DATA FOR PROCESSING
━━━━━━━━━━━━━━━━━━━━

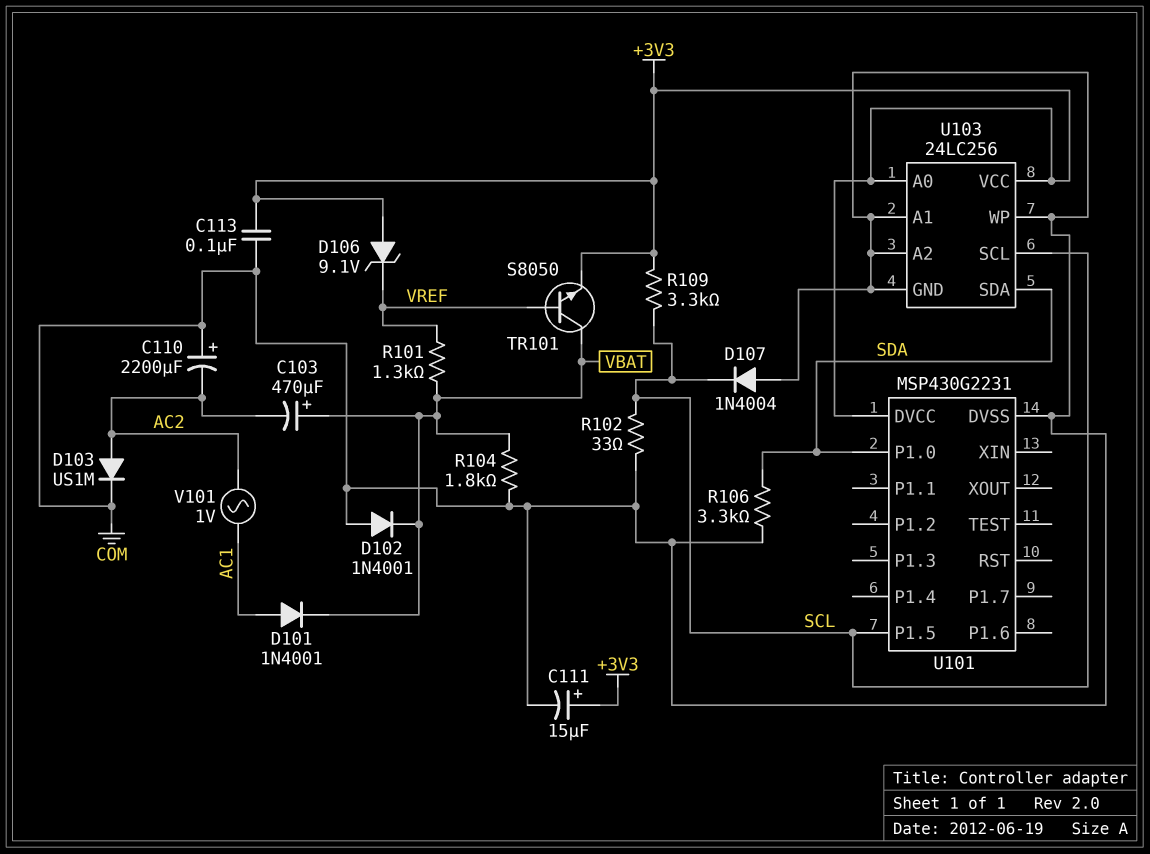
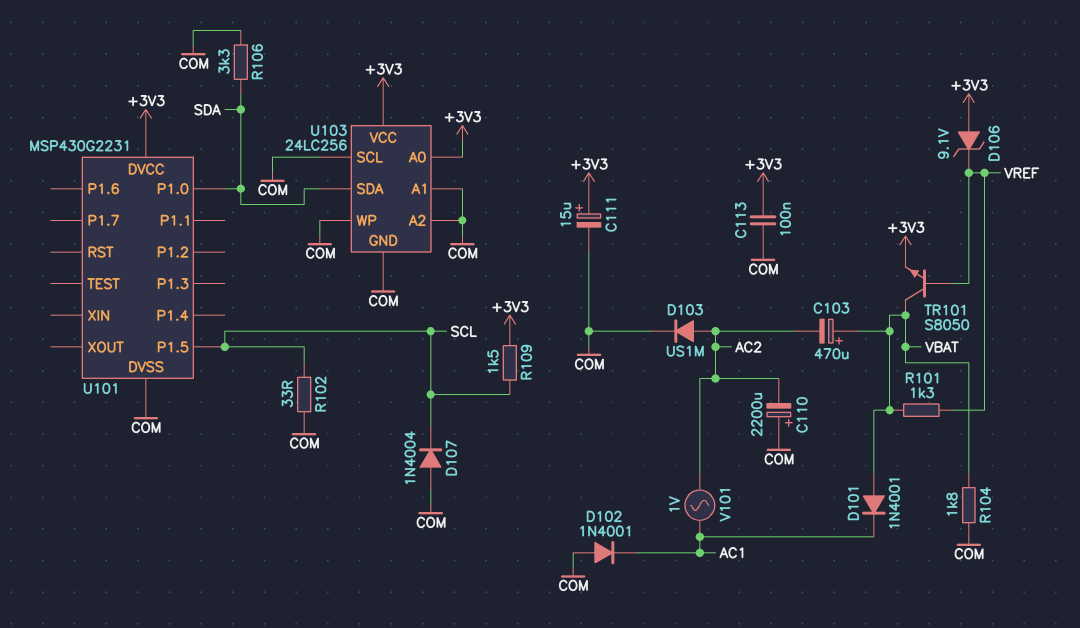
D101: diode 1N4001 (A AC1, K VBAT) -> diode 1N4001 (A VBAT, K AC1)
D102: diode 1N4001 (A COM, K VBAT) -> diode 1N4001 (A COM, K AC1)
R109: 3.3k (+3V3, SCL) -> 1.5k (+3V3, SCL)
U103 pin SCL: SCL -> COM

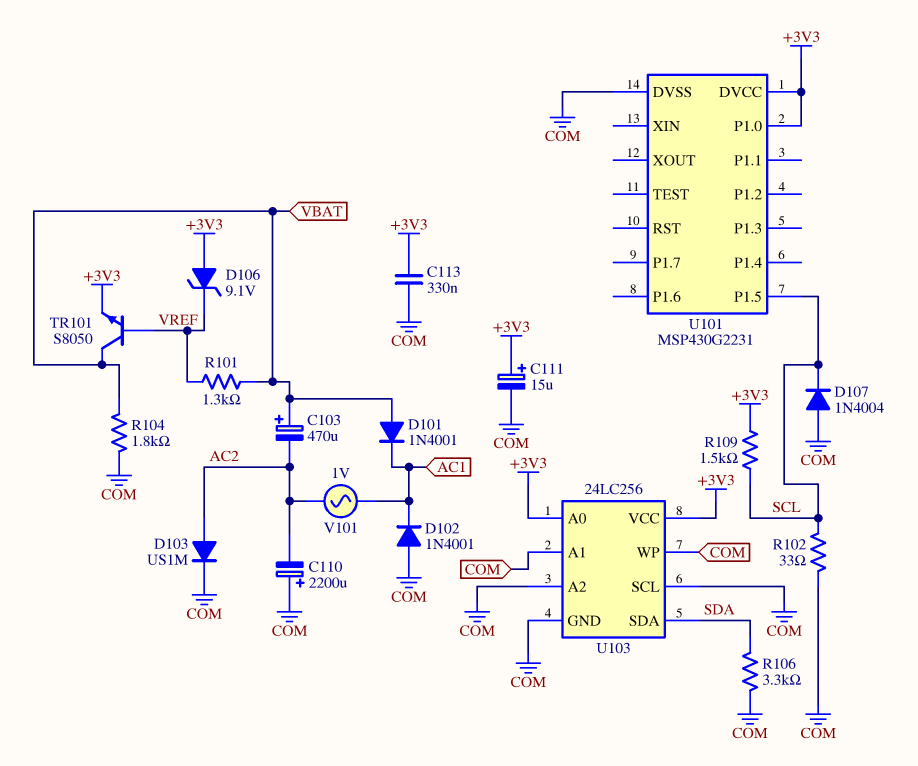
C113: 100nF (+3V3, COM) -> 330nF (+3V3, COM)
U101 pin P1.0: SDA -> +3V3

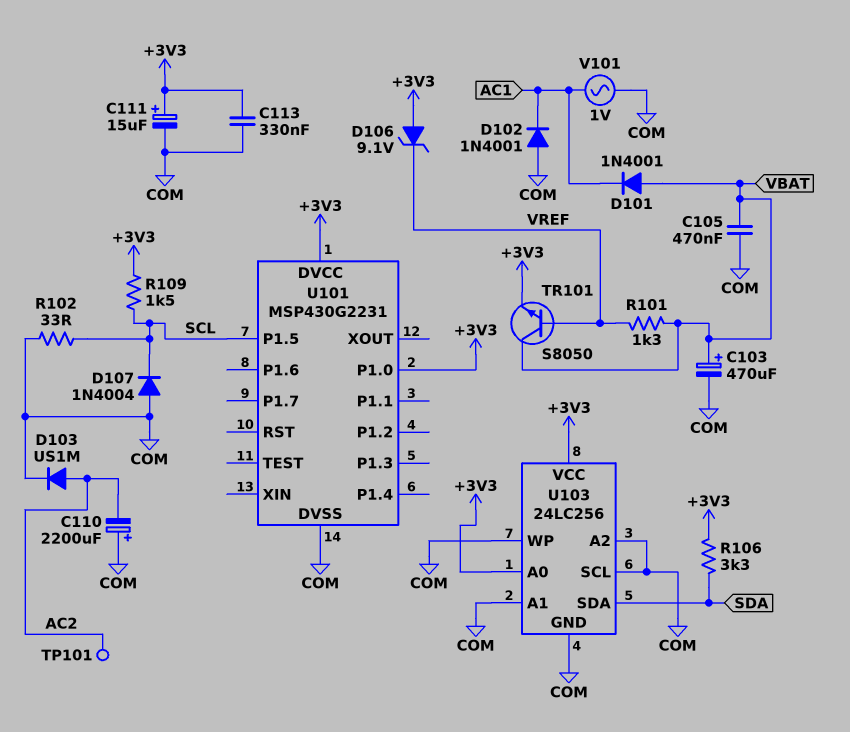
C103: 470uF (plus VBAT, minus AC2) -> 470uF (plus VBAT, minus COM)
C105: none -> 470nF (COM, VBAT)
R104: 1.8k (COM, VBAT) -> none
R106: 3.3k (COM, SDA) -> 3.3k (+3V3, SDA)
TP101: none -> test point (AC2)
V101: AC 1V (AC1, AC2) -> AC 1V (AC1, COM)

━━━━━━━━━━━━━━━━━━━━

ASSIGNED TASK
Copy back exactly the lines above from the one containing "C113: 100nF (+3V3, COM) -> 330nF (+3V3, COM)" through the one containing "TP101: none -> test point (AC2)", and leave every picture behind.

RESULT FOR THIS EXERCISE
C113: 100nF (+3V3, COM) -> 330nF (+3V3, COM)
U101 pin P1.0: SDA -> +3V3

C103: 470uF (plus VBAT, minus AC2) -> 470uF (plus VBAT, minus COM)
C105: none -> 470nF (COM, VBAT)
R104: 1.8k (COM, VBAT) -> none
R106: 3.3k (COM, SDA) -> 3.3k (+3V3, SDA)
TP101: none -> test point (AC2)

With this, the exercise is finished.